Work to complete:
Render each line of the material below as a JSON list of strings, one string per line, with blank lines left out.
▶
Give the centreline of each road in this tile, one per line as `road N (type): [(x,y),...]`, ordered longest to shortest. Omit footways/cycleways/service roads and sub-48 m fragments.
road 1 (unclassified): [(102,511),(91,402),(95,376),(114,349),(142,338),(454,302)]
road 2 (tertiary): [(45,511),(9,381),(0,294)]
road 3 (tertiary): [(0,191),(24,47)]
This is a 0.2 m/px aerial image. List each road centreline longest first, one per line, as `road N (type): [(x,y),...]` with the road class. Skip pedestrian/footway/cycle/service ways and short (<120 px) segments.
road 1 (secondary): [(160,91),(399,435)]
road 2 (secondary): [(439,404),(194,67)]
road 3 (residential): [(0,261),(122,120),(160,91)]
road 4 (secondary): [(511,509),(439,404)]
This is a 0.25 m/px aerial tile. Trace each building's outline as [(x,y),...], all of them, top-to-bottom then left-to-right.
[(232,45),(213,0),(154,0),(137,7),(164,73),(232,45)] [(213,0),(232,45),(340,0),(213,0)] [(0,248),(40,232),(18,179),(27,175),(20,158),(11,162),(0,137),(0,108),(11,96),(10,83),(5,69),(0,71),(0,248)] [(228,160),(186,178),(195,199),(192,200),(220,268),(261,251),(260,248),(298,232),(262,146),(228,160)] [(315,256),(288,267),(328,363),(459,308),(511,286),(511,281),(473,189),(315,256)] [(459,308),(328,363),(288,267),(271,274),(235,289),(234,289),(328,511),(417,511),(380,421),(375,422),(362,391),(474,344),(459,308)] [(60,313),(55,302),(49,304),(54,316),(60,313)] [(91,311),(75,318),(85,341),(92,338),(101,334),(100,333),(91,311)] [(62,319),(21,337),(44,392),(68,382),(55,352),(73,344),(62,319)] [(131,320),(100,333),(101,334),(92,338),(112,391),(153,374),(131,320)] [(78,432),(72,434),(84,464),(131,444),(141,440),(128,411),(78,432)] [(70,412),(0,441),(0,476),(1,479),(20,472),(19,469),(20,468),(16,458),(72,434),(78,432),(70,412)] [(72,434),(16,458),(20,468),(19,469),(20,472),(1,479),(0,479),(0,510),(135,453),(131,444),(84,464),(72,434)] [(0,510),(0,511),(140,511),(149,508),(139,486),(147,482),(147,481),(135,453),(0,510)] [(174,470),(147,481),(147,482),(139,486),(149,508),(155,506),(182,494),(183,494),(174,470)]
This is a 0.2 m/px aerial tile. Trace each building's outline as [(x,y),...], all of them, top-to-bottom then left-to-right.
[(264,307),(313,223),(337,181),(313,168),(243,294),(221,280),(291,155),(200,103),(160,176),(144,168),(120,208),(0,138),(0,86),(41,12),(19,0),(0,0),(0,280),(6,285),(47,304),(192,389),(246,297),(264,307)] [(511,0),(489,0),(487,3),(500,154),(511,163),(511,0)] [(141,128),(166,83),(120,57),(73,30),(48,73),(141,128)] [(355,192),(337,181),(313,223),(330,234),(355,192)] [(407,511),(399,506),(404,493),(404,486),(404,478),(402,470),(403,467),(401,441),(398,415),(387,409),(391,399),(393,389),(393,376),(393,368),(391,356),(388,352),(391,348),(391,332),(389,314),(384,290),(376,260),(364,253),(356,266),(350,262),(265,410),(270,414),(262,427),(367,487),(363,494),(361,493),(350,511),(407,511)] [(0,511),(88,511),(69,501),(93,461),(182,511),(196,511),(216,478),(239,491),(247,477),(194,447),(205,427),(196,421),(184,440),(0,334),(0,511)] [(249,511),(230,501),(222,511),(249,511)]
◀
Exercise response:
[
  "Give the centreline of each road in this tile, one per line as `road N (type): [(x,y),...]`, ordered longest to shortest. Omit footways/cycleways/service roads and sub-48 m fragments.",
  "road 1 (unclassified): [(102,511),(91,402),(95,376),(114,349),(142,338),(454,302)]",
  "road 2 (tertiary): [(45,511),(9,381),(0,294)]",
  "road 3 (tertiary): [(0,191),(24,47)]",
  "This is a 0.2 m/px aerial image. List each road centreline longest first, one per line, as `road N (type): [(x,y),...]` with the road class. Skip pedestrian/footway/cycle/service ways and short (<120 px) segments.",
  "road 1 (secondary): [(160,91),(399,435)]",
  "road 2 (secondary): [(439,404),(194,67)]",
  "road 3 (residential): [(0,261),(122,120),(160,91)]",
  "road 4 (secondary): [(511,509),(439,404)]",
  "This is a 0.25 m/px aerial tile. Trace each building's outline as [(x,y),...], all of them, top-to-bottom then left-to-right.",
  "[(232,45),(213,0),(154,0),(137,7),(164,73),(232,45)] [(213,0),(232,45),(340,0),(213,0)] [(0,248),(40,232),(18,179),(27,175),(20,158),(11,162),(0,137),(0,108),(11,96),(10,83),(5,69),(0,71),(0,248)] [(228,160),(186,178),(195,199),(192,200),(220,268),(261,251),(260,248),(298,232),(262,146),(228,160)] [(315,256),(288,267),(328,363),(459,308),(511,286),(511,281),(473,189),(315,256)] [(459,308),(328,363),(288,267),(271,274),(235,289),(234,289),(328,511),(417,511),(380,421),(375,422),(362,391),(474,344),(459,308)] [(60,313),(55,302),(49,304),(54,316),(60,313)] [(91,311),(75,318),(85,341),(92,338),(101,334),(100,333),(91,311)] [(62,319),(21,337),(44,392),(68,382),(55,352),(73,344),(62,319)] [(131,320),(100,333),(101,334),(92,338),(112,391),(153,374),(131,320)] [(78,432),(72,434),(84,464),(131,444),(141,440),(128,411),(78,432)] [(70,412),(0,441),(0,476),(1,479),(20,472),(19,469),(20,468),(16,458),(72,434),(78,432),(70,412)] [(72,434),(16,458),(20,468),(19,469),(20,472),(1,479),(0,479),(0,510),(135,453),(131,444),(84,464),(72,434)] [(0,510),(0,511),(140,511),(149,508),(139,486),(147,482),(147,481),(135,453),(0,510)] [(174,470),(147,481),(147,482),(139,486),(149,508),(155,506),(182,494),(183,494),(174,470)]",
  "This is a 0.2 m/px aerial tile. Trace each building's outline as [(x,y),...], all of them, top-to-bottom then left-to-right.",
  "[(264,307),(313,223),(337,181),(313,168),(243,294),(221,280),(291,155),(200,103),(160,176),(144,168),(120,208),(0,138),(0,86),(41,12),(19,0),(0,0),(0,280),(6,285),(47,304),(192,389),(246,297),(264,307)] [(511,0),(489,0),(487,3),(500,154),(511,163),(511,0)] [(141,128),(166,83),(120,57),(73,30),(48,73),(141,128)] [(355,192),(337,181),(313,223),(330,234),(355,192)] [(407,511),(399,506),(404,493),(404,486),(404,478),(402,470),(403,467),(401,441),(398,415),(387,409),(391,399),(393,389),(393,376),(393,368),(391,356),(388,352),(391,348),(391,332),(389,314),(384,290),(376,260),(364,253),(356,266),(350,262),(265,410),(270,414),(262,427),(367,487),(363,494),(361,493),(350,511),(407,511)] [(0,511),(88,511),(69,501),(93,461),(182,511),(196,511),(216,478),(239,491),(247,477),(194,447),(205,427),(196,421),(184,440),(0,334),(0,511)] [(249,511),(230,501),(222,511),(249,511)]"
]